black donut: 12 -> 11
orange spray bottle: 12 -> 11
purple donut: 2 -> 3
--
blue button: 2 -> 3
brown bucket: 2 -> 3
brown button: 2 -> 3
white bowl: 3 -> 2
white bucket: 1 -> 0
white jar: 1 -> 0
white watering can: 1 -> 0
--
**What is being asked**. Copy exactly the stretch of data above from the line with "black donut: 12 -> 11" through the line with "purple donut: 2 -> 3", and omit all other lines.

**Written response**.
black donut: 12 -> 11
orange spray bottle: 12 -> 11
purple donut: 2 -> 3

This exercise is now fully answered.